- [Problem statement]: Reproduce, without alteration, every line of the data; exclude the images.

<<<<

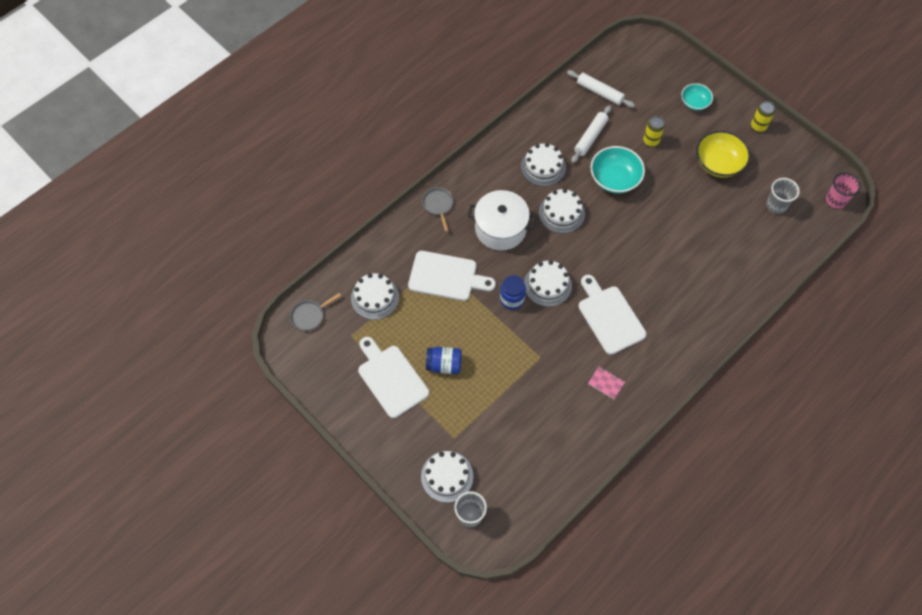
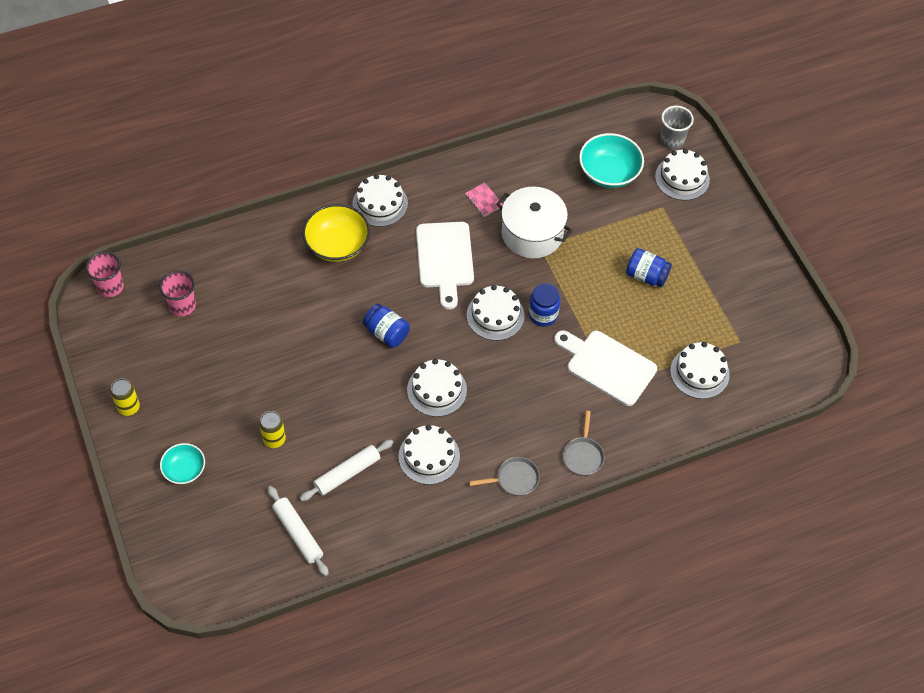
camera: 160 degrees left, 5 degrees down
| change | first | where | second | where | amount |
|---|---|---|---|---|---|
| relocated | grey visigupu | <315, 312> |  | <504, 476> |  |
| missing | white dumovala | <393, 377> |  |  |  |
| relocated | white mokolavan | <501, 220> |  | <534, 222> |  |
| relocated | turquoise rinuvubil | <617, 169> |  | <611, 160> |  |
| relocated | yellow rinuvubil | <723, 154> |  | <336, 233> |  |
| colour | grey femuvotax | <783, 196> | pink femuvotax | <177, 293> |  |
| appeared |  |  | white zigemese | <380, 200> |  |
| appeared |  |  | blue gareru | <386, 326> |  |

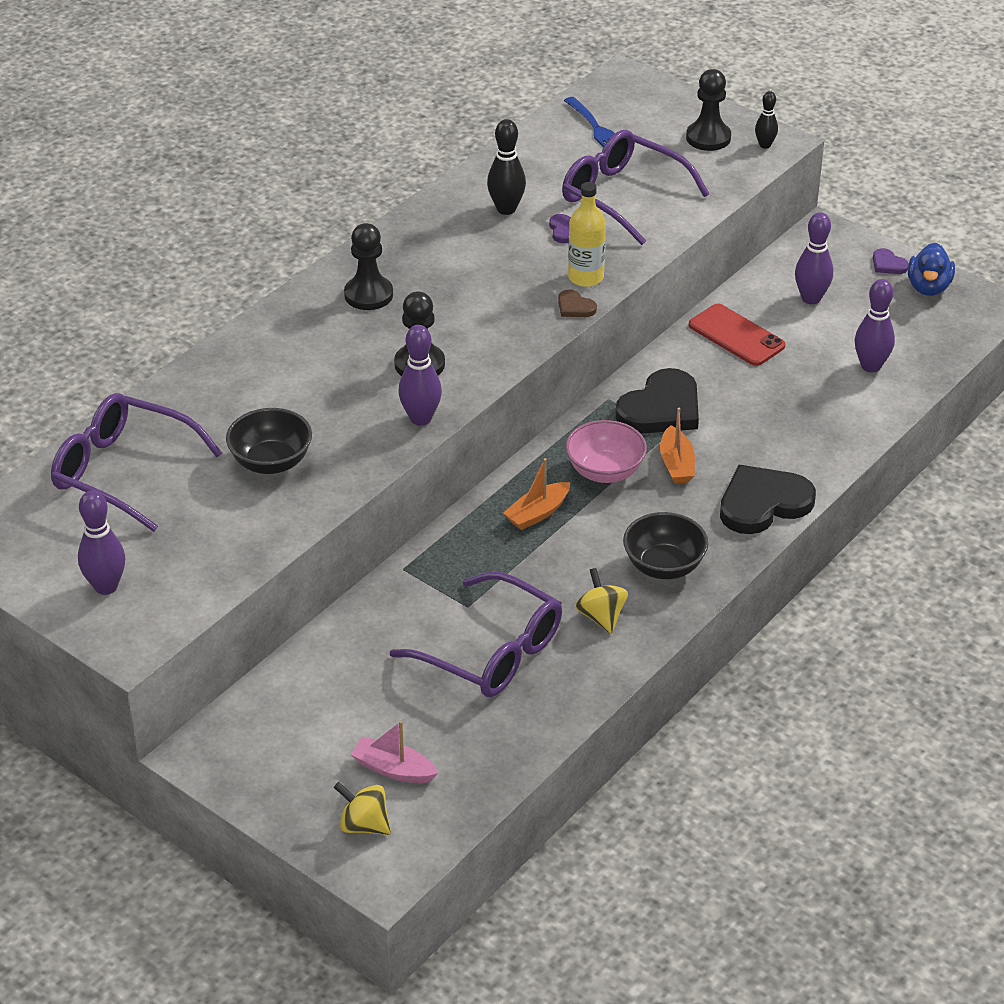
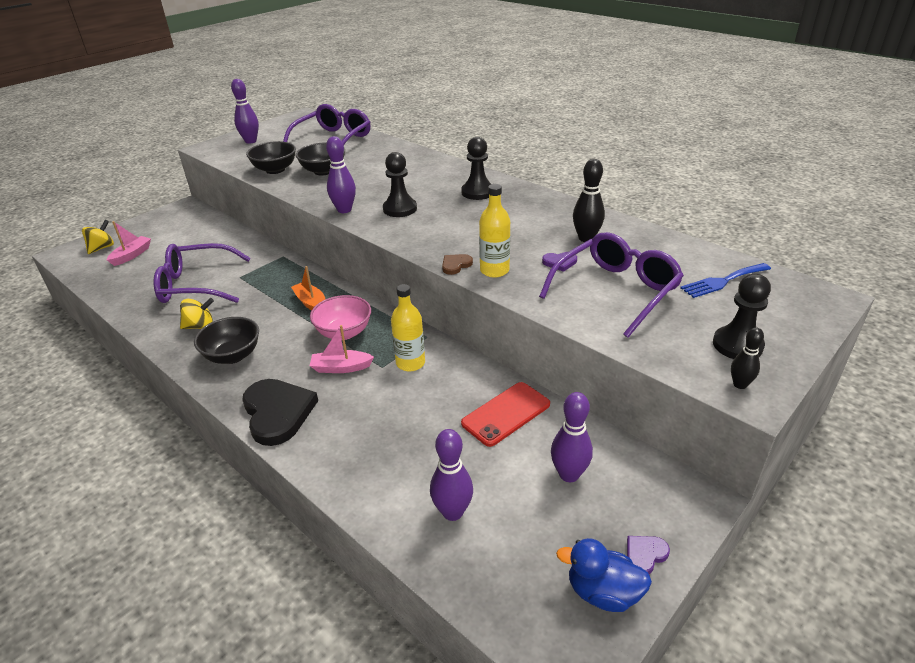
camera: 95 degrees right, 5 degrees down
| change | first | where | second | where | amount |
|---|---|---|---|---|---|
| spun | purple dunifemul | <476, 634> |  | <202, 273> | 45 degrees clockwise |
| exchanged | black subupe | <657, 400> | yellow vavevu | <408, 328> |  |
| colour | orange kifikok | <677, 445> | pink kifikok | <342, 349> |  |
| appeared |  |  | black rinuvubil | <271, 157> |  |

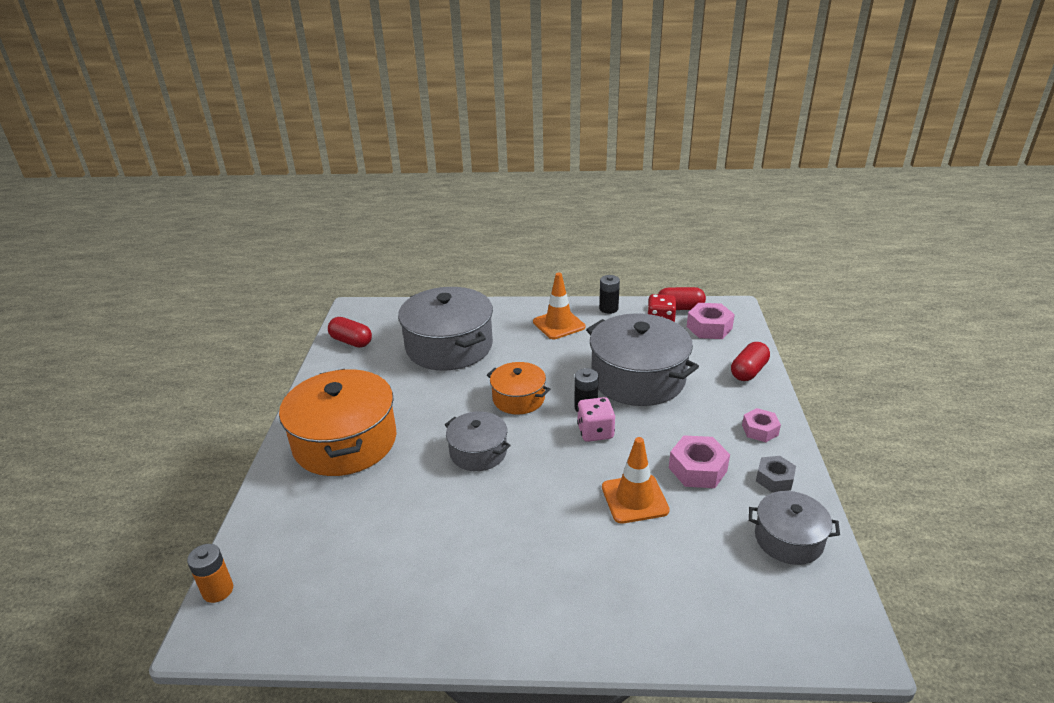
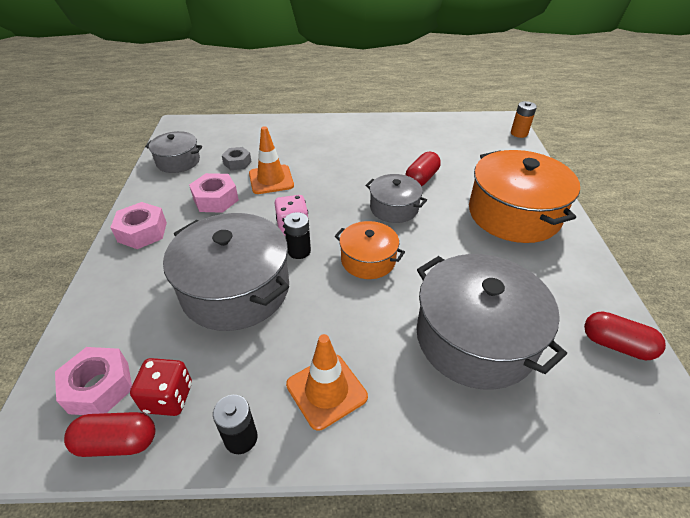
camera: 175 degrees right, 10 degrees up
| change | first | where | second | where | amount |
|---|---|---|---|---|---|
| relocated | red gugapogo | <750, 361> |  | <423, 169> |  |
| size | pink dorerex | <761, 425> |  | <138, 225> | x1.50 |
| relocated | grey dorerex | <776, 474> |  | <237, 158> |  |

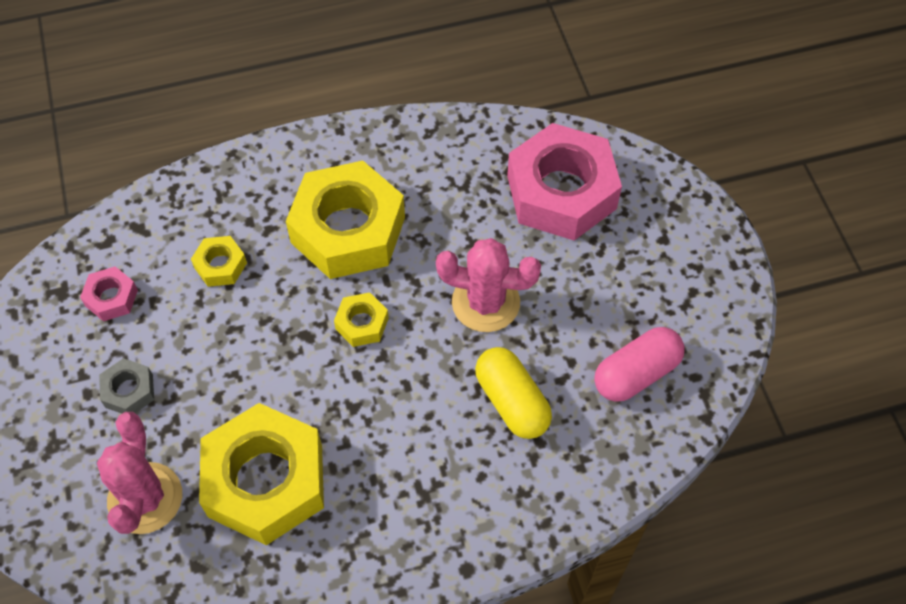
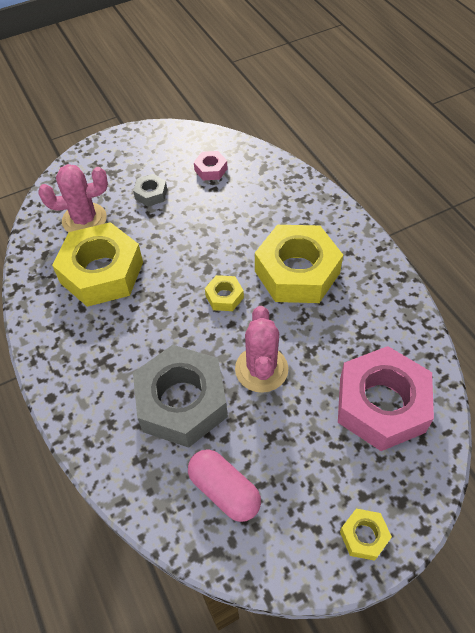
camera: 80 degrees right, 5 degrees down
| change | first | where | second | where | amount |
|---|---|---|---|---|---|
| relocated | yellow dorerex | <219, 261> |  | <366, 535> |  |
| exchanged | yellow gugapogo | <513, 393> | grey dorerex | <180, 396> |  |

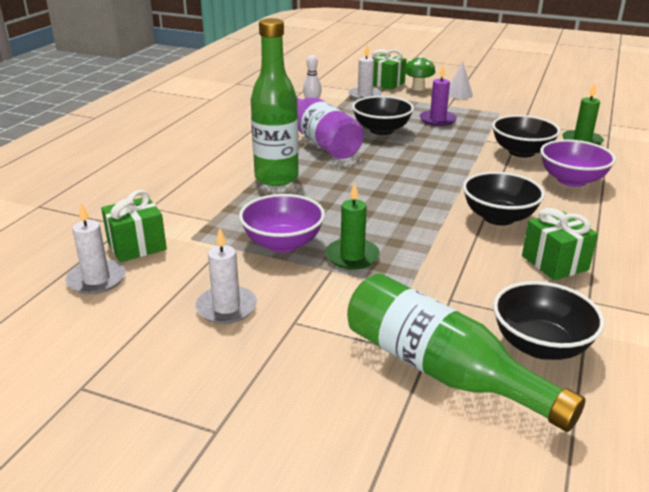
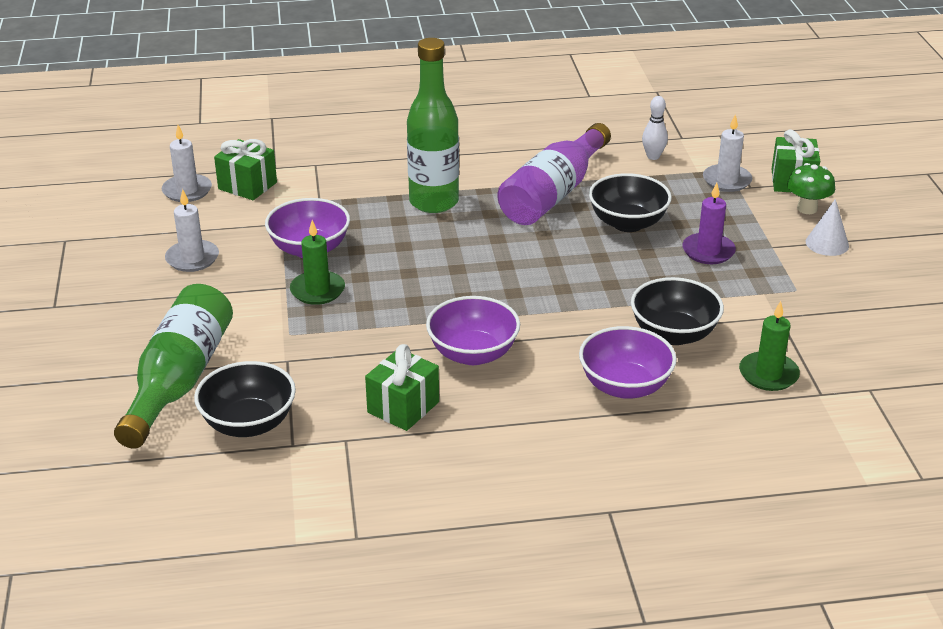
camera: 60 degrees right, 5 degrees up
| change | first | where | second | where | amount |
|---|---|---|---|---|---|
| colour | black rinuvubil | <504, 199> | purple rinuvubil | <473, 330> |  |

>>>>

- [Answer to this exercise]:
camera: 160 degrees left, 5 degrees down
| change | first | where | second | where | amount |
|---|---|---|---|---|---|
| relocated | grey visigupu | <315, 312> |  | <504, 476> |  |
| missing | white dumovala | <393, 377> |  |  |  |
| relocated | white mokolavan | <501, 220> |  | <534, 222> |  |
| relocated | turquoise rinuvubil | <617, 169> |  | <611, 160> |  |
| relocated | yellow rinuvubil | <723, 154> |  | <336, 233> |  |
| colour | grey femuvotax | <783, 196> | pink femuvotax | <177, 293> |  |
| appeared |  |  | white zigemese | <380, 200> |  |
| appeared |  |  | blue gareru | <386, 326> |  |

camera: 95 degrees right, 5 degrees down
| change | first | where | second | where | amount |
|---|---|---|---|---|---|
| spun | purple dunifemul | <476, 634> |  | <202, 273> | 45 degrees clockwise |
| exchanged | black subupe | <657, 400> | yellow vavevu | <408, 328> |  |
| colour | orange kifikok | <677, 445> | pink kifikok | <342, 349> |  |
| appeared |  |  | black rinuvubil | <271, 157> |  |

camera: 175 degrees right, 10 degrees up
| change | first | where | second | where | amount |
|---|---|---|---|---|---|
| relocated | red gugapogo | <750, 361> |  | <423, 169> |  |
| size | pink dorerex | <761, 425> |  | <138, 225> | x1.50 |
| relocated | grey dorerex | <776, 474> |  | <237, 158> |  |

camera: 80 degrees right, 5 degrees down
| change | first | where | second | where | amount |
|---|---|---|---|---|---|
| relocated | yellow dorerex | <219, 261> |  | <366, 535> |  |
| exchanged | yellow gugapogo | <513, 393> | grey dorerex | <180, 396> |  |

camera: 60 degrees right, 5 degrees up
| change | first | where | second | where | amount |
|---|---|---|---|---|---|
| colour | black rinuvubil | <504, 199> | purple rinuvubil | <473, 330> |  |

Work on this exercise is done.